━━━ Data for processing ━━━
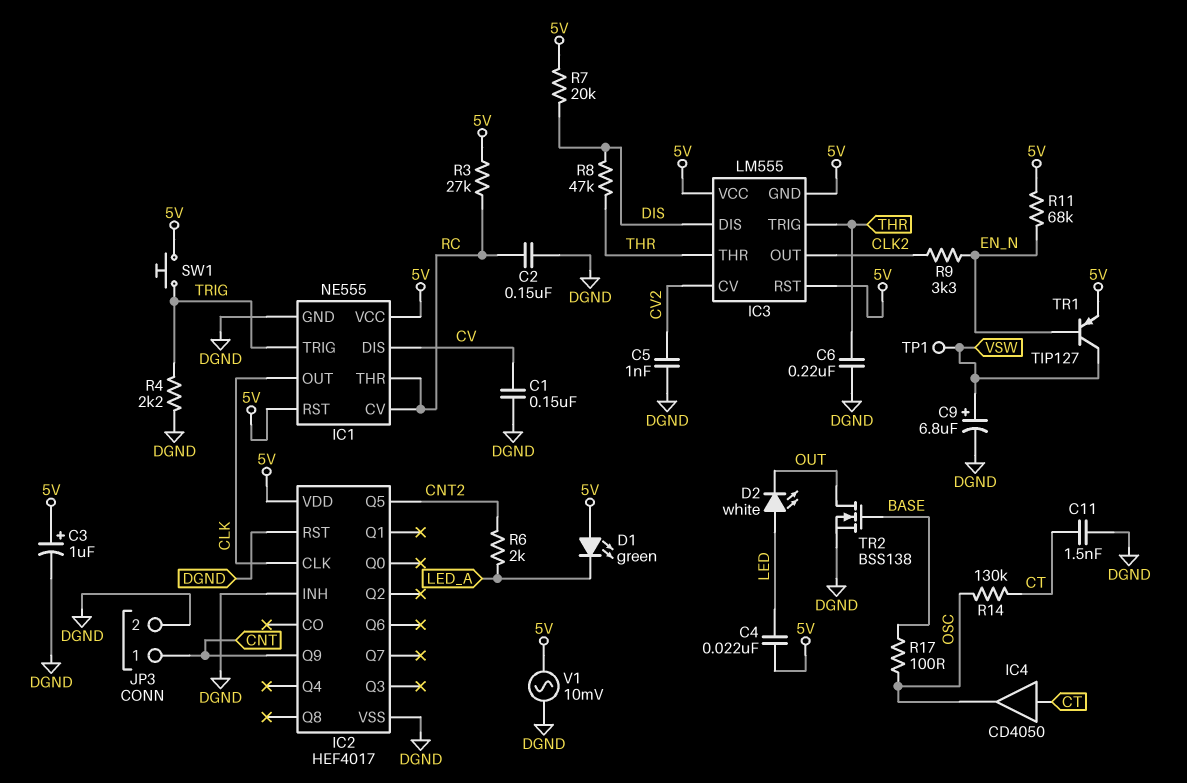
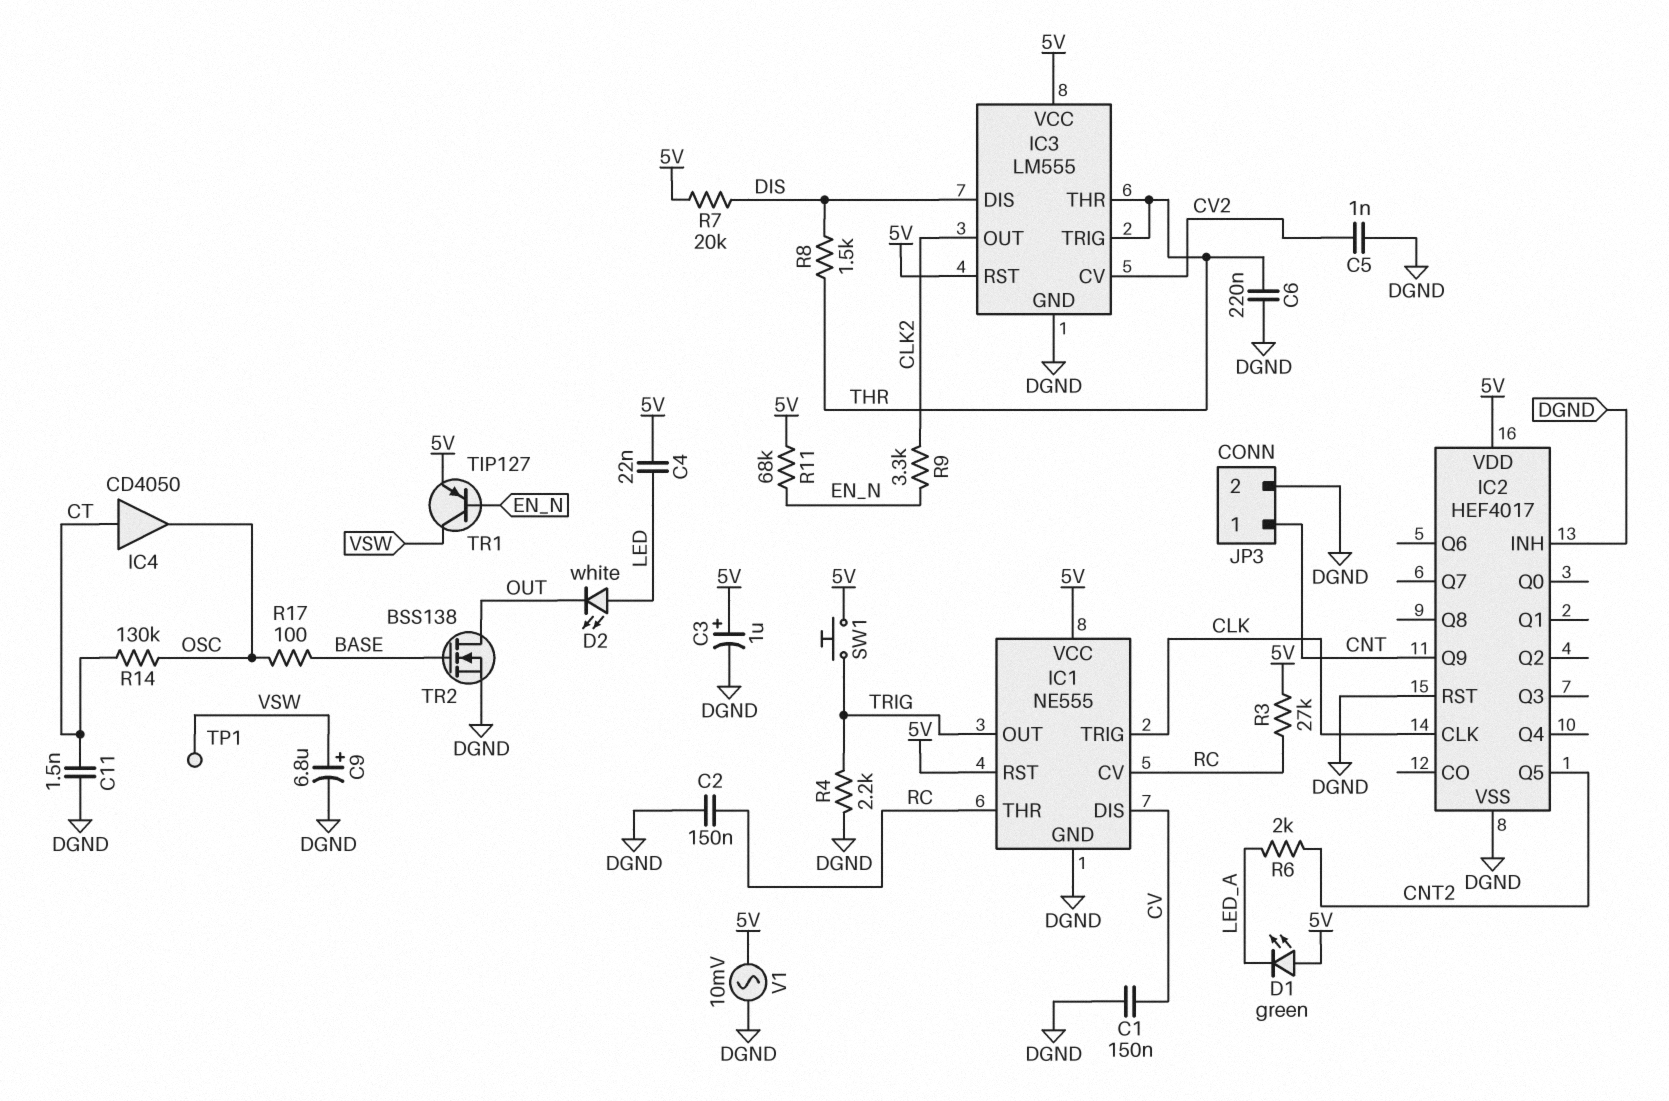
IC1 pin OUT: CLK -> TRIG
IC1 pin TRIG: TRIG -> CLK
IC3 pin GND: 5V -> DGND
R8: 47k (DIS, THR) -> 1.5k (DIS, THR)

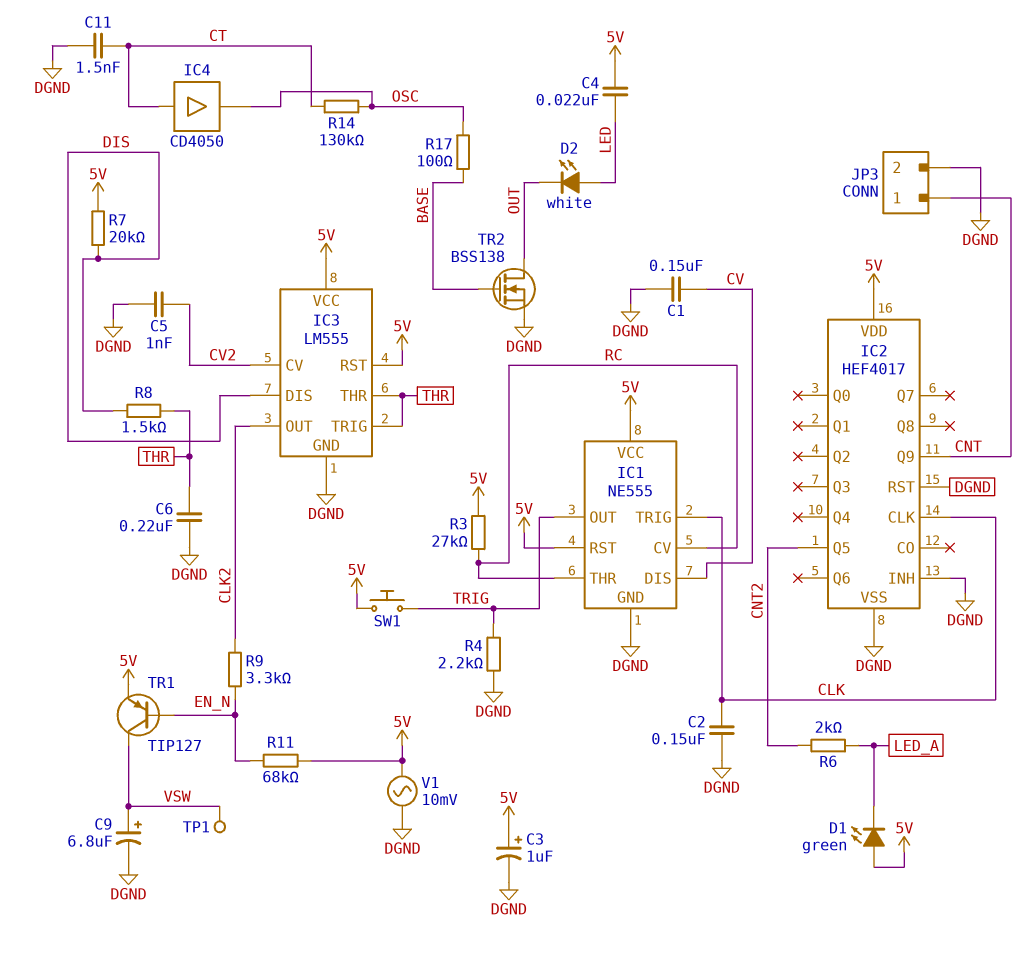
C2: 150nF (DGND, RC) -> 150nF (CLK, DGND)

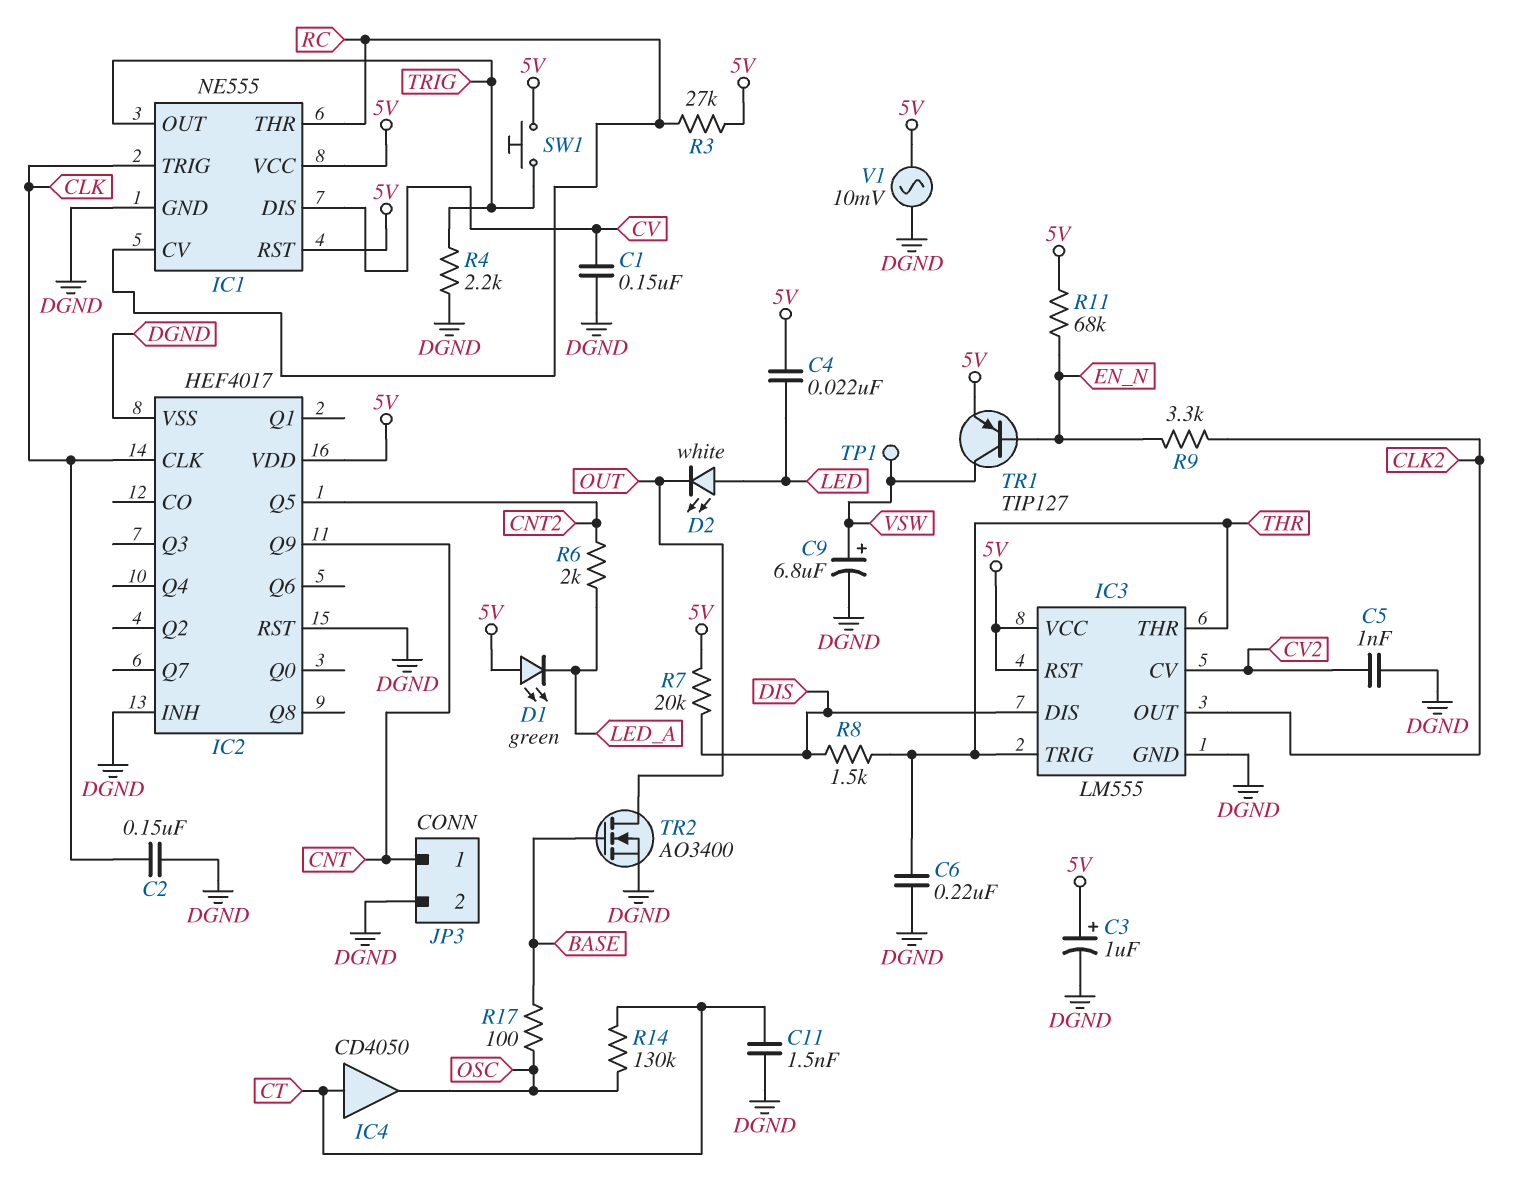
TR2: NMOS BSS138 (G BASE, D OUT, S DGND) -> NMOS AO3400 (G BASE, D OUT, S DGND)

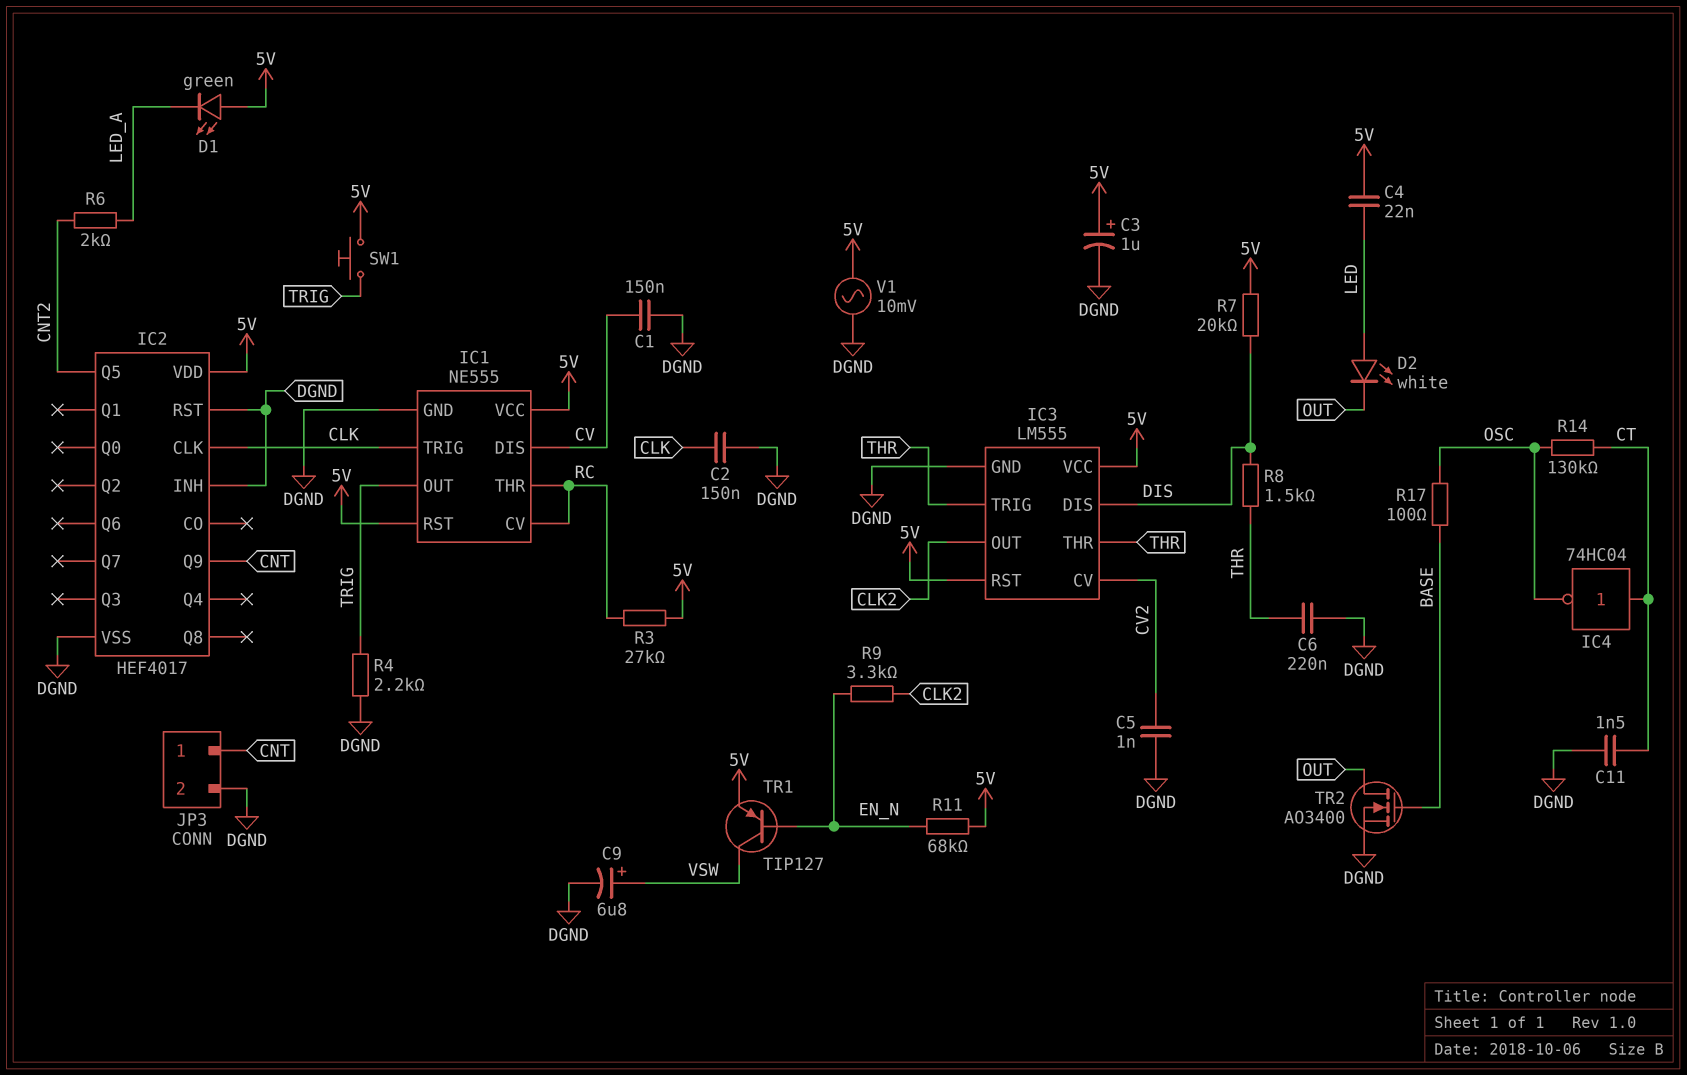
IC4: buffer CD4050 (in CT, out OSC) -> NOT 74HC04 (in CT, out OSC)
TP1: test point (VSW) -> none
━━━
Your goal:
Would you return the records exactly as written, minus any image?

Final answer:
IC1 pin OUT: CLK -> TRIG
IC1 pin TRIG: TRIG -> CLK
IC3 pin GND: 5V -> DGND
R8: 47k (DIS, THR) -> 1.5k (DIS, THR)

C2: 150nF (DGND, RC) -> 150nF (CLK, DGND)

TR2: NMOS BSS138 (G BASE, D OUT, S DGND) -> NMOS AO3400 (G BASE, D OUT, S DGND)

IC4: buffer CD4050 (in CT, out OSC) -> NOT 74HC04 (in CT, out OSC)
TP1: test point (VSW) -> none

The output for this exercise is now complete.